**PROBLEM REQUIREMENTS**
For each line of the listing below that contains the string "pink", copy the line.

**PROVIDED INFORMATION**

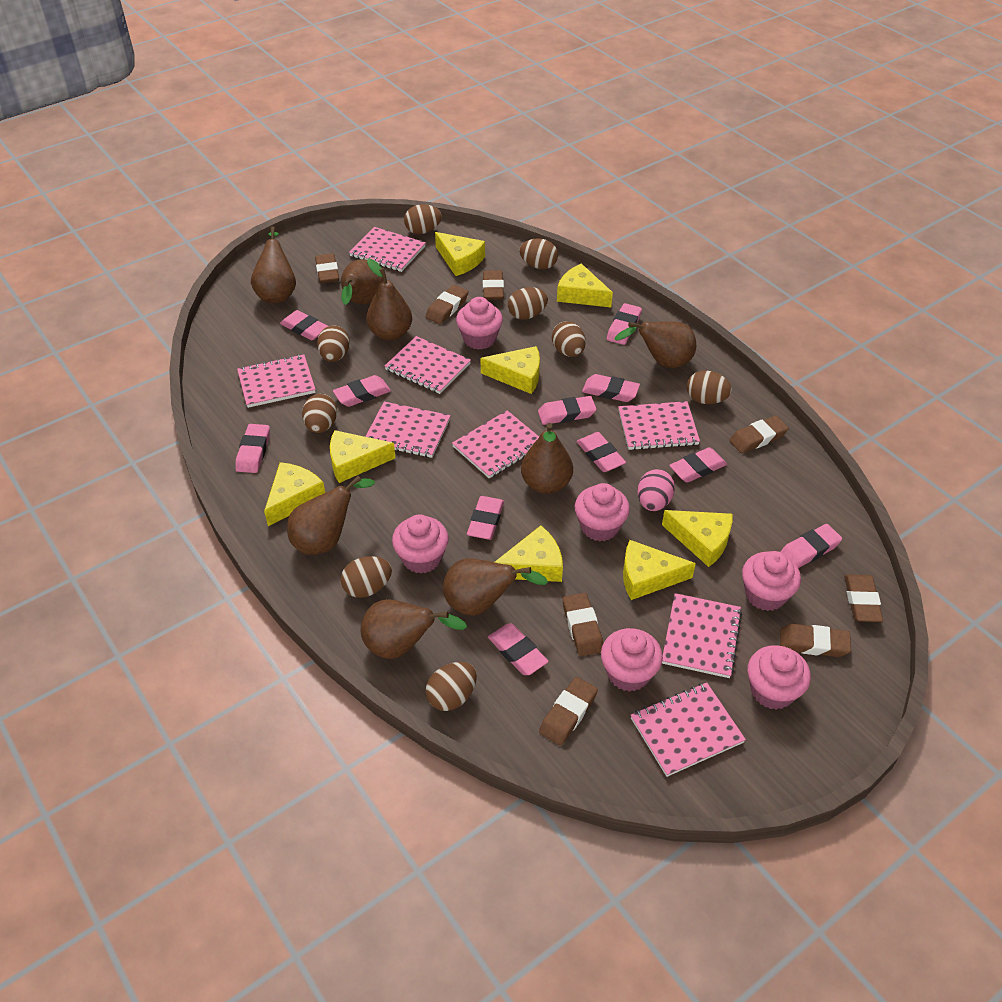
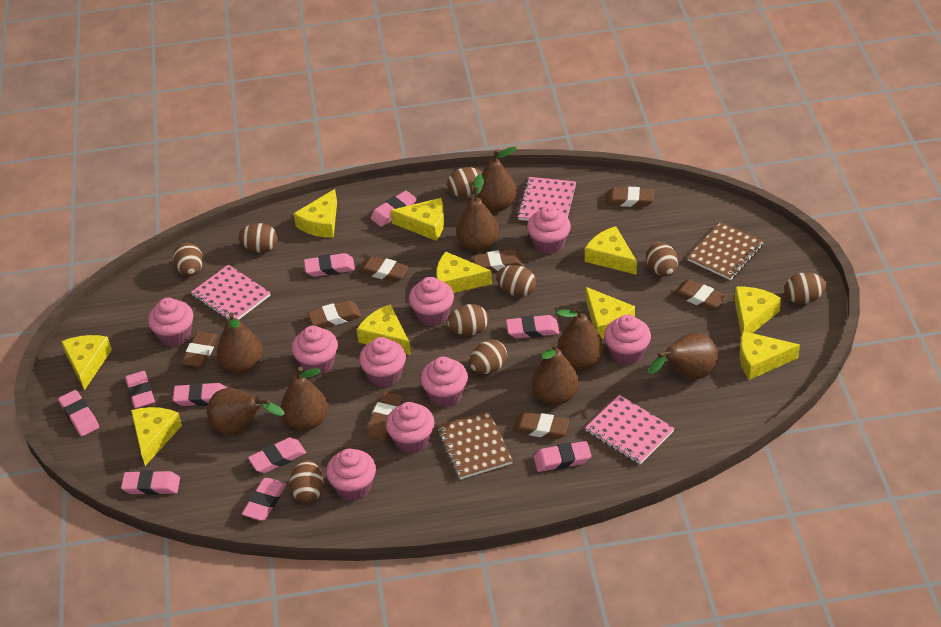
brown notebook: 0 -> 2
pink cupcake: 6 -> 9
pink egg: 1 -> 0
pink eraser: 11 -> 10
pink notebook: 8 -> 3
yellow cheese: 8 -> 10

**TASK RESULT**
pink cupcake: 6 -> 9
pink egg: 1 -> 0
pink eraser: 11 -> 10
pink notebook: 8 -> 3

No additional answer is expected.